◆ **Given data**:

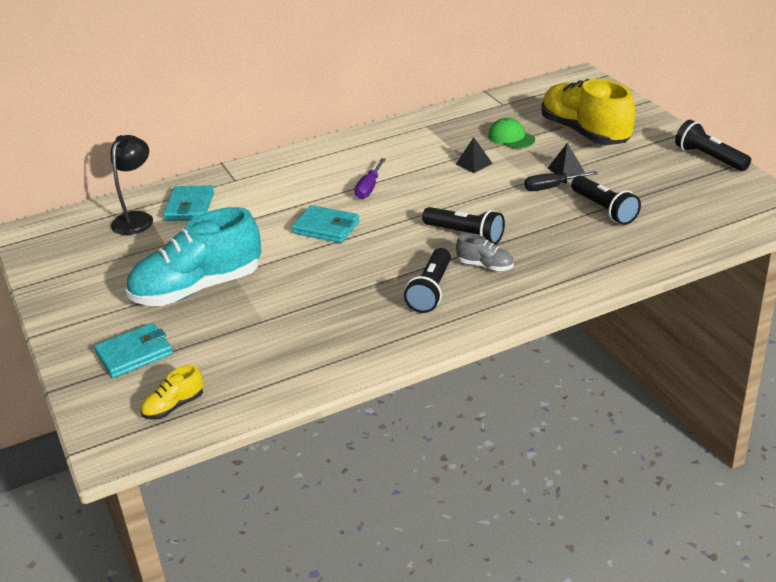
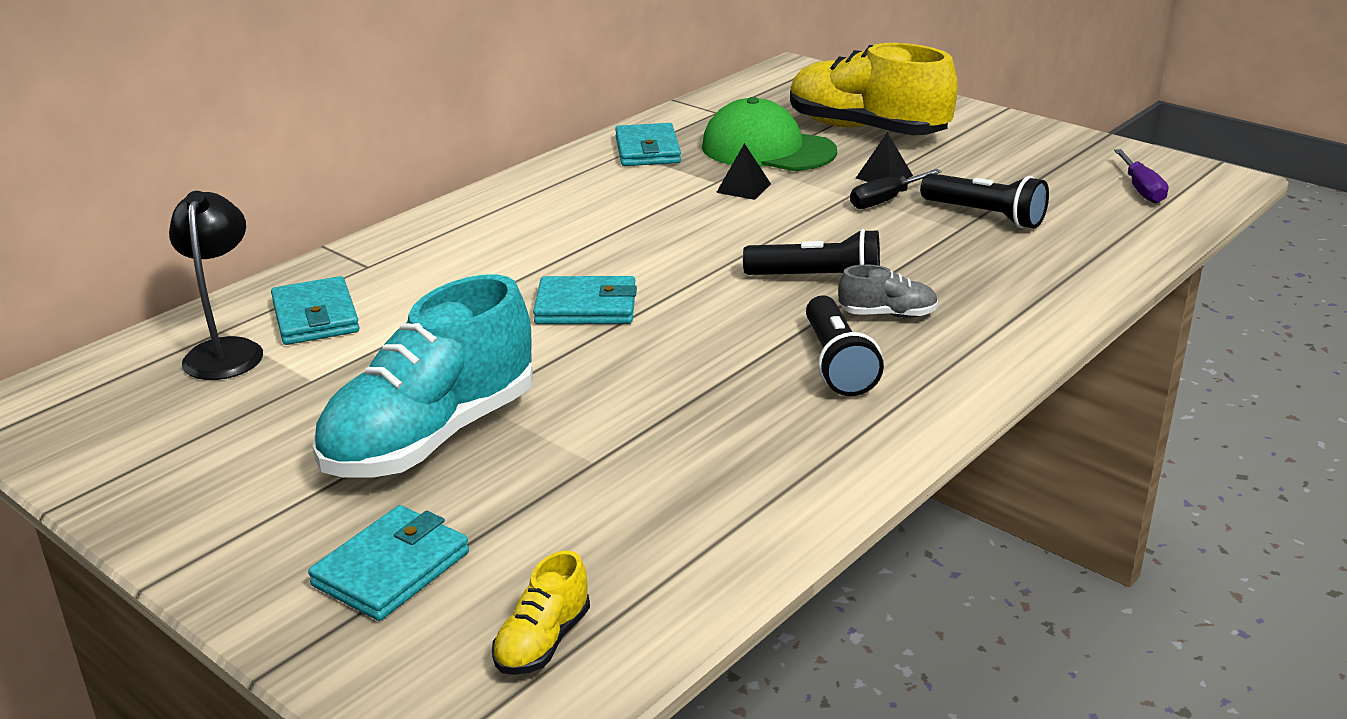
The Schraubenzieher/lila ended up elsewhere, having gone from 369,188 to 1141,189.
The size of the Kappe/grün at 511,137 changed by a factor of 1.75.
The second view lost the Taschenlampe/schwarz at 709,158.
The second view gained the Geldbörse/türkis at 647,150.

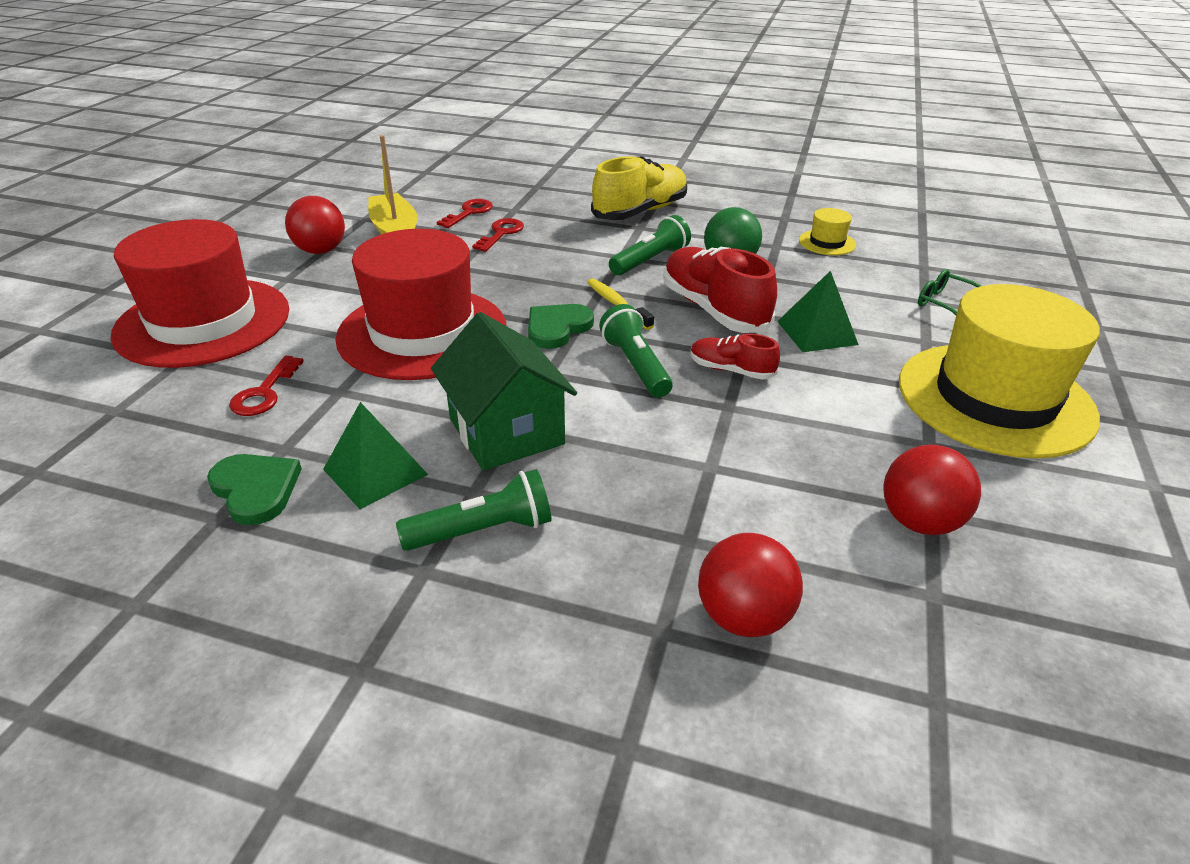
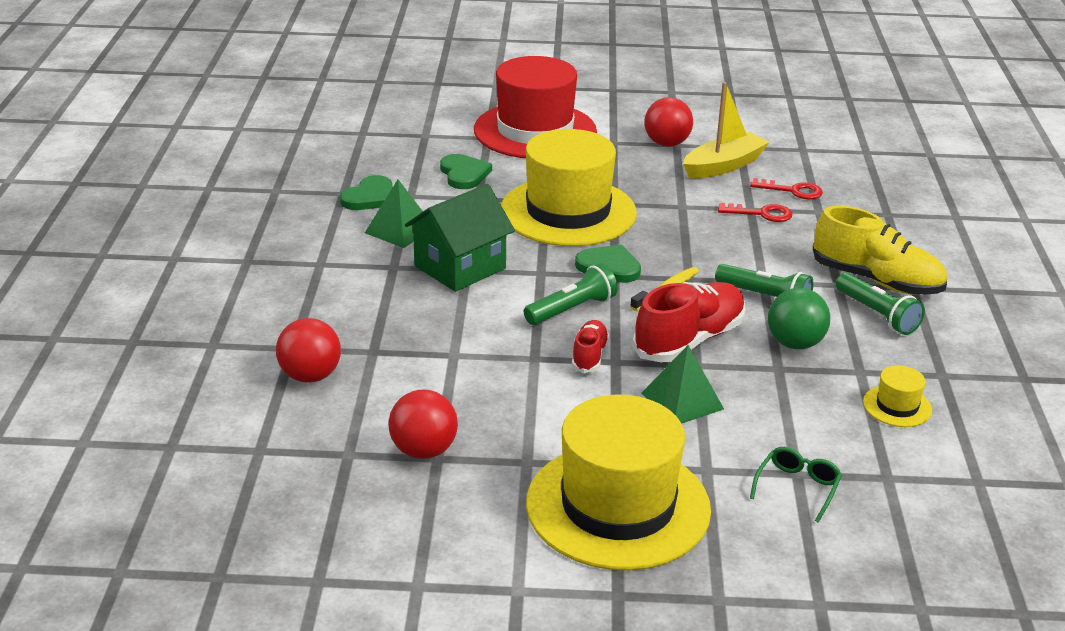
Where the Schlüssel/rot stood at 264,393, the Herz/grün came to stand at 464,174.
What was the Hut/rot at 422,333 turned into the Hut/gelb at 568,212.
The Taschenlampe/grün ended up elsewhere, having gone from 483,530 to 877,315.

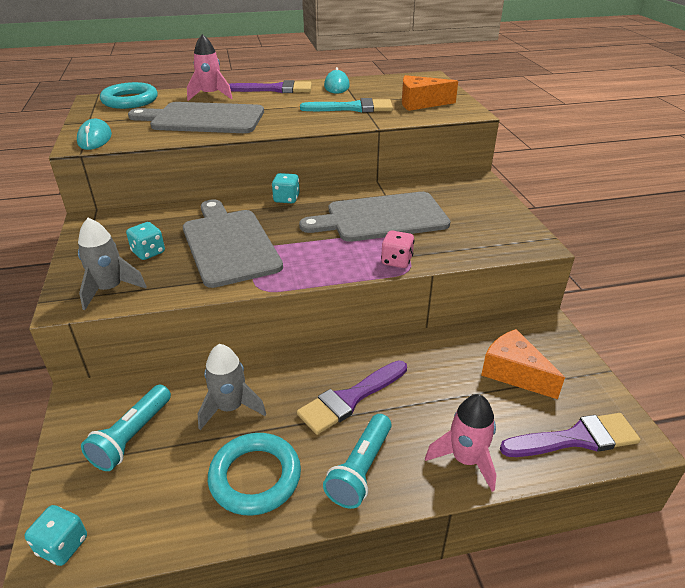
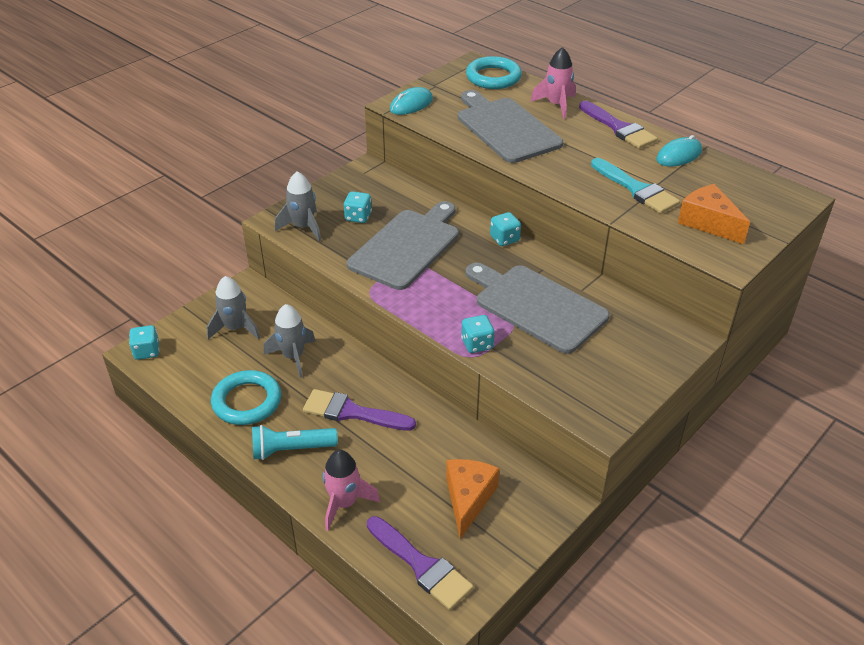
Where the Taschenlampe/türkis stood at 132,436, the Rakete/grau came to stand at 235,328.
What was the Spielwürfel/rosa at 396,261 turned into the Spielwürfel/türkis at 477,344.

--

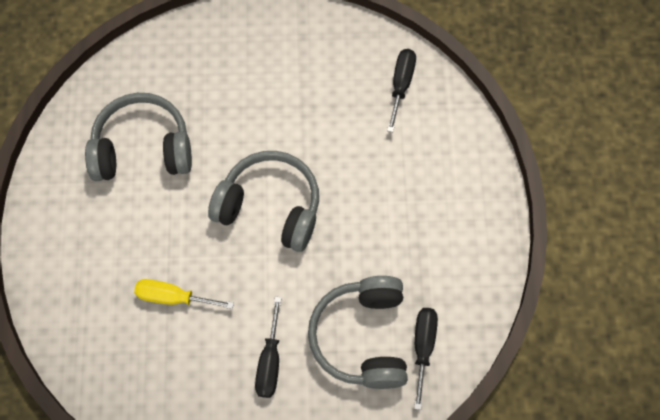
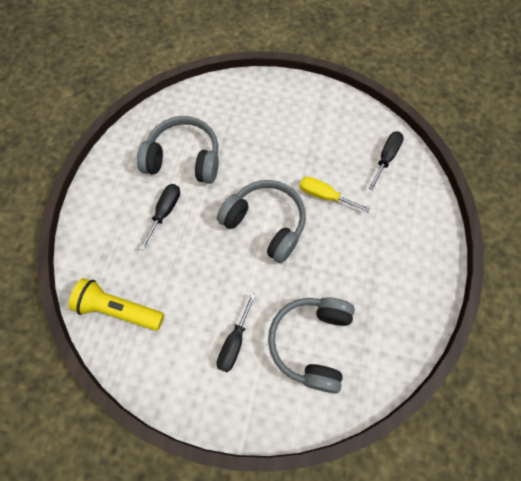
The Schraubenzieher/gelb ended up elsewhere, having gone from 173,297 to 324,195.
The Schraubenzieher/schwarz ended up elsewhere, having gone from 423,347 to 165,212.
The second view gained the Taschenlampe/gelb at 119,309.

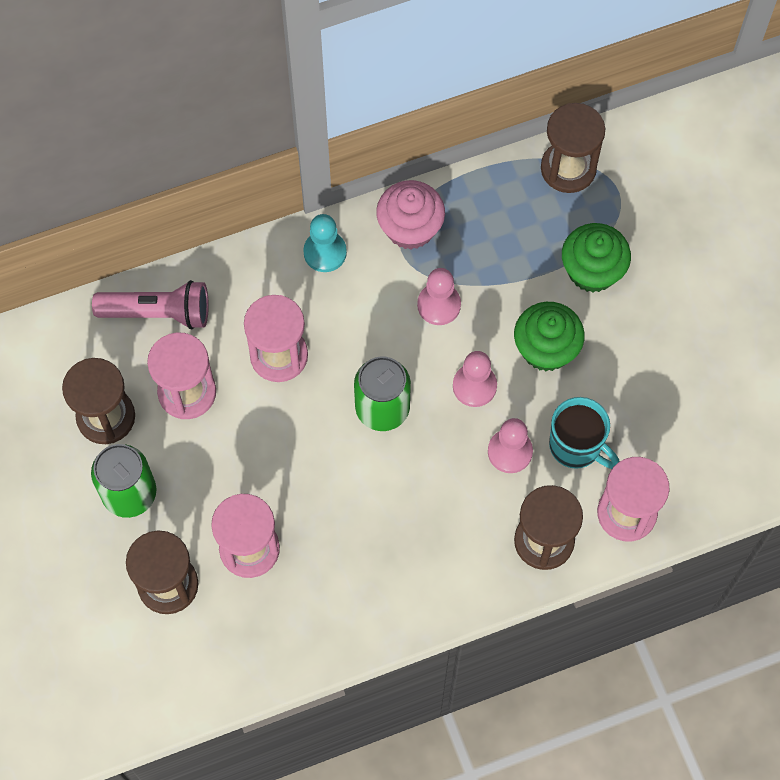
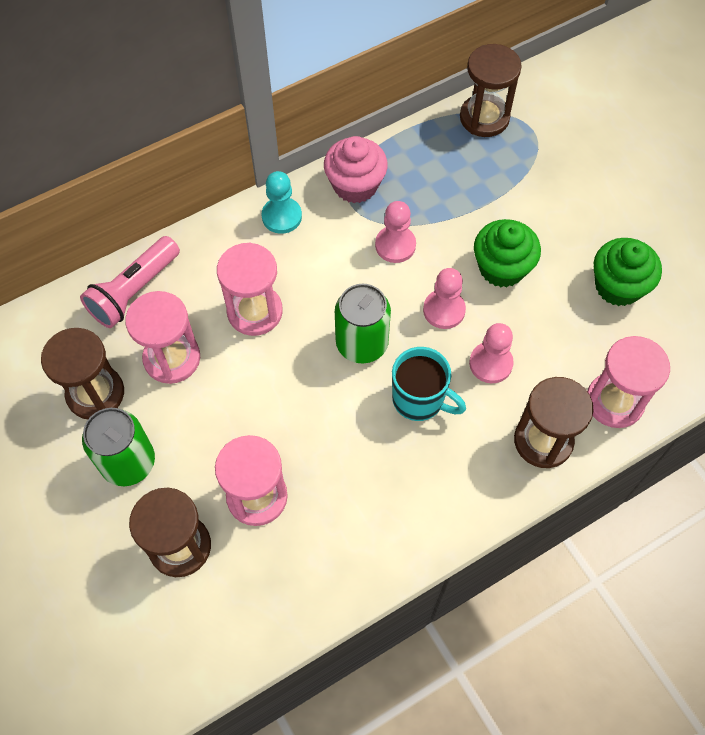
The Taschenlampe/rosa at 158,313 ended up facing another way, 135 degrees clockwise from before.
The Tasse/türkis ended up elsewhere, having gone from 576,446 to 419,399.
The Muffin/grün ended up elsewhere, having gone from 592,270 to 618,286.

==

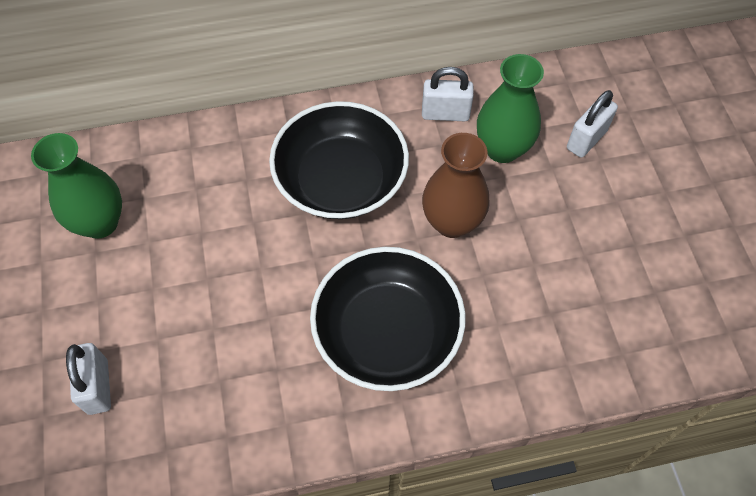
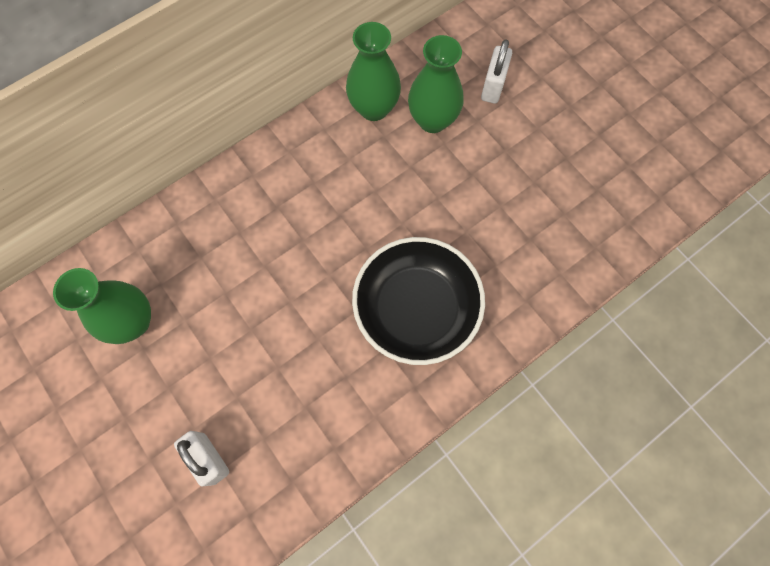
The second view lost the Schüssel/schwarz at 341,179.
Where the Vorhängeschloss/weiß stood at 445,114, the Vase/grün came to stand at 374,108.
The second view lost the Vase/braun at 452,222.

◆ **Task to complete**: Every line above from the line with "The Schraubenzieher/lila ended" to the line with "The second view lost the Taschenlampe/schwarz", both included, must be reproduced exactly, and no other line may appear.

◆ **Your response**:
The Schraubenzieher/lila ended up elsewhere, having gone from 369,188 to 1141,189.
The size of the Kappe/grün at 511,137 changed by a factor of 1.75.
The second view lost the Taschenlampe/schwarz at 709,158.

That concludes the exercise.